(Stored records)
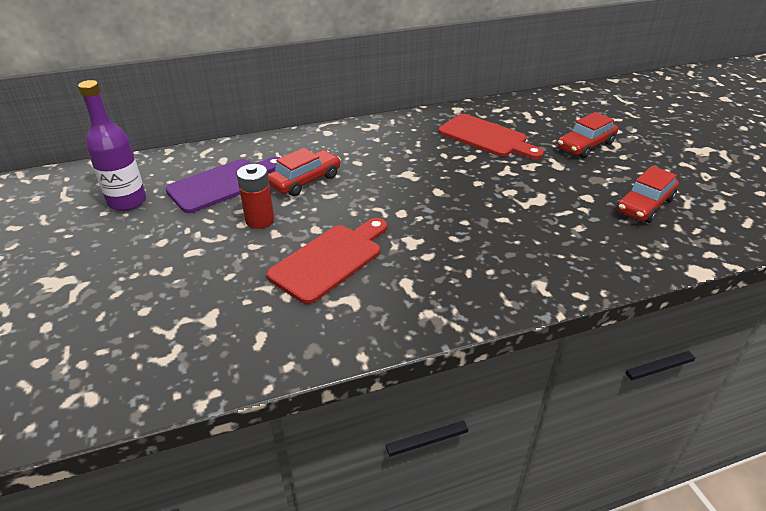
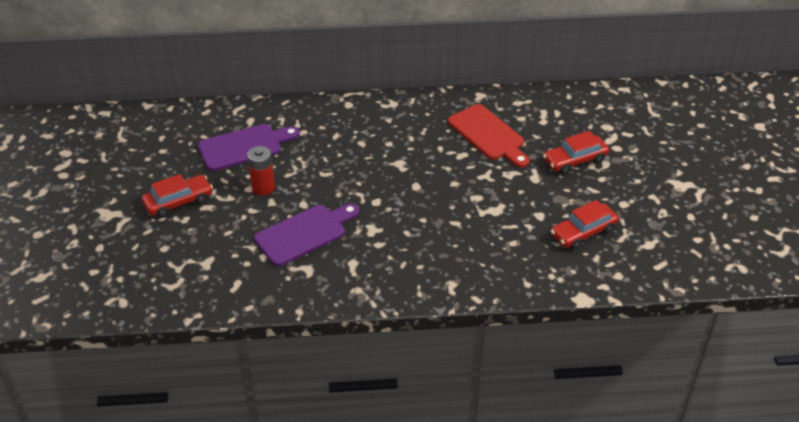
camera: 15 degrees right, 5 degrees up
purple bottle [78,80,146,211] -> none
red cutting board [267,218,387,304] -> purple cutting board [254,203,359,266]
red car [268,148,341,196] -> red car moved to [142,174,213,218]

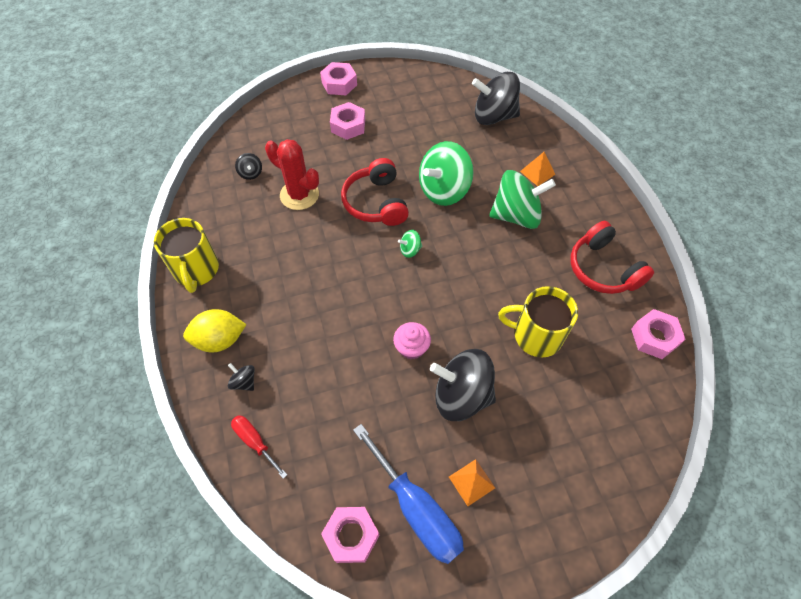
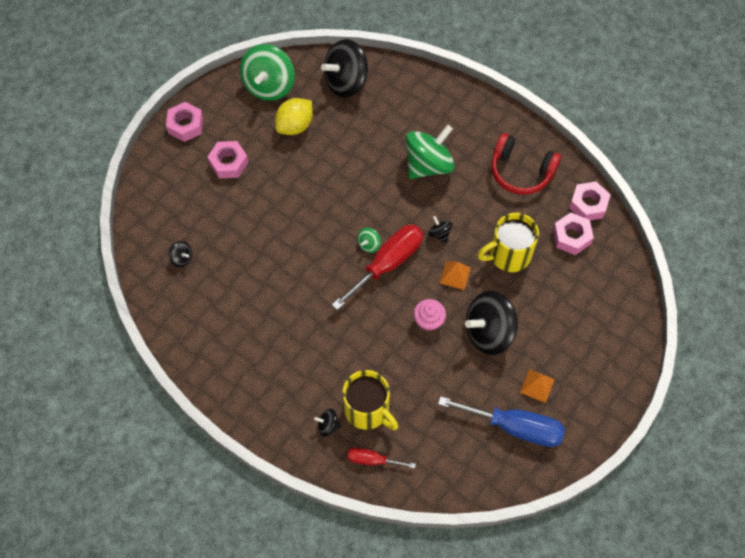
camera: 35 degrees left, 5 degrees up
yellow mug [154,218,219,293] -> yellow mug moved to [343,370,398,430]
yellow lemon [183,309,247,352] -> yellow lemon moved to [275,98,313,135]
red cactus [265,139,319,210] -> none
pink nut [321,507,380,563] -> pink nut moved to [553,212,594,255]
red headphones [341,158,409,226] -> none
green spinning top [419,141,474,206] -> green spinning top moved to [240,44,295,101]
orange pyramid [520,152,556,186] -> orange pyramid moved to [440,261,471,290]
none -> red screwdriver [332,224,423,310]
none -> black spinning top [428,216,452,242]

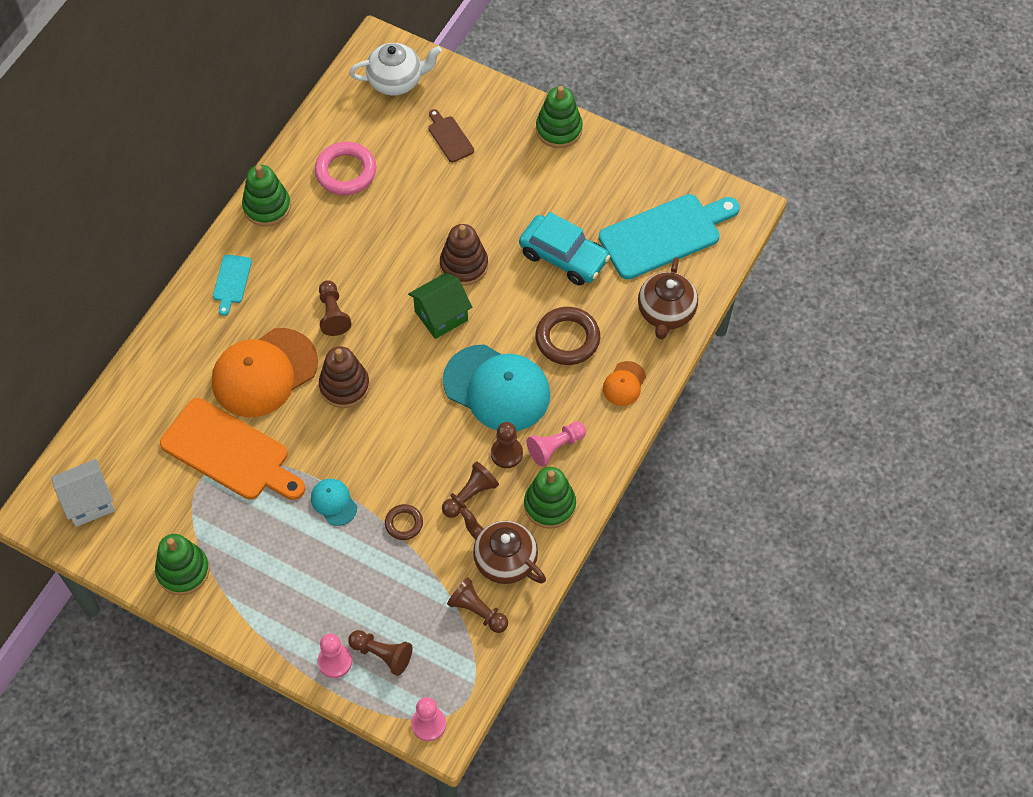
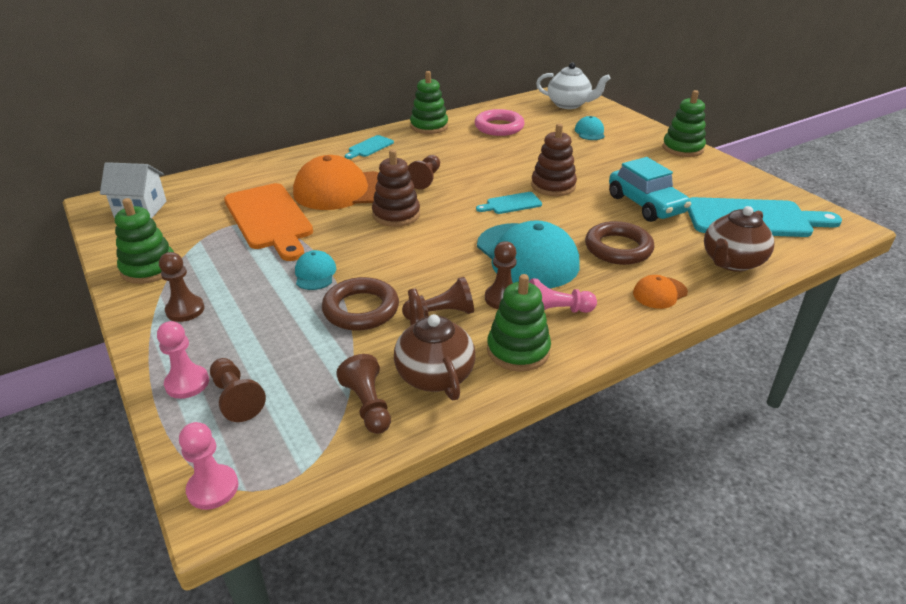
camera: 30 degrees right, 25 degrees down
brown ring [385,504,423,540] -> brown ring [322,277,399,331], size x1.78
green house [408,273,472,339] -> turquoise cutting board [476,192,542,214]
brown cutting board [428,109,474,163] -> turquoise cap [575,116,605,140]
none -> brown pawn [159,252,204,322]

*YOUR OBJECTIVE*
The copy should begin at the line containing "camera: 35 degrees left, 5 degrees up" and end at the last line of the data above; please restate those lines word for word without the pictures.

*EXERCISE SOLUTION*
camera: 35 degrees left, 5 degrees up
yellow mug [154,218,219,293] -> yellow mug moved to [343,370,398,430]
yellow lemon [183,309,247,352] -> yellow lemon moved to [275,98,313,135]
red cactus [265,139,319,210] -> none
pink nut [321,507,380,563] -> pink nut moved to [553,212,594,255]
red headphones [341,158,409,226] -> none
green spinning top [419,141,474,206] -> green spinning top moved to [240,44,295,101]
orange pyramid [520,152,556,186] -> orange pyramid moved to [440,261,471,290]
none -> red screwdriver [332,224,423,310]
none -> black spinning top [428,216,452,242]

camera: 30 degrees right, 25 degrees down
brown ring [385,504,423,540] -> brown ring [322,277,399,331], size x1.78
green house [408,273,472,339] -> turquoise cutting board [476,192,542,214]
brown cutting board [428,109,474,163] -> turquoise cap [575,116,605,140]
none -> brown pawn [159,252,204,322]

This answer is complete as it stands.